WORK ORDER =
The pictures stay out. Please retype every line below exactly.

DATA SHOWN =
----------
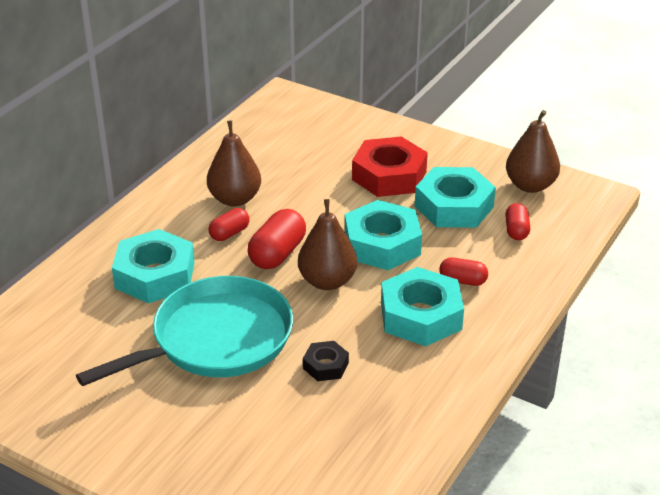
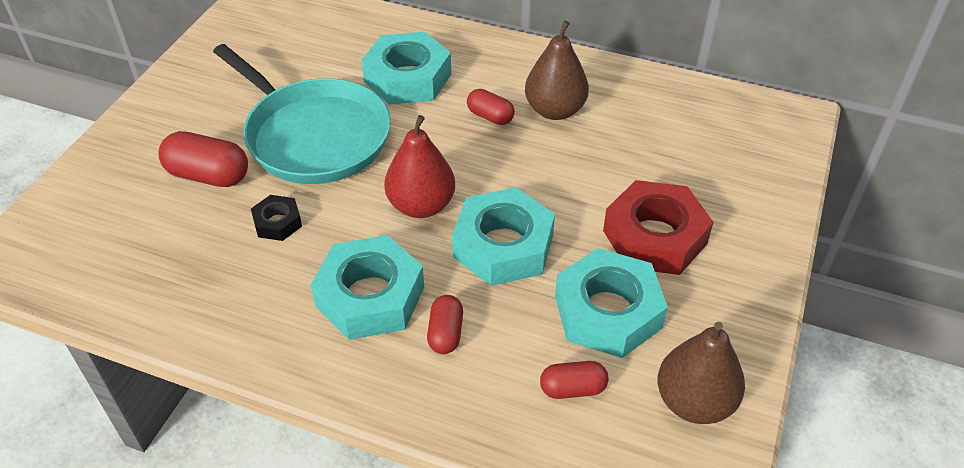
camera: 80 degrees right, 10 degrees up
(277, 254) = (462, 158): red capsule -> red capsule (208, 175)
(327, 281) = (421, 205): brown pear -> red pear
----------
ANSWER FOR THIS EXERCISE =
camera: 80 degrees right, 10 degrees up
(277, 254) = (462, 158): red capsule -> red capsule (208, 175)
(327, 281) = (421, 205): brown pear -> red pear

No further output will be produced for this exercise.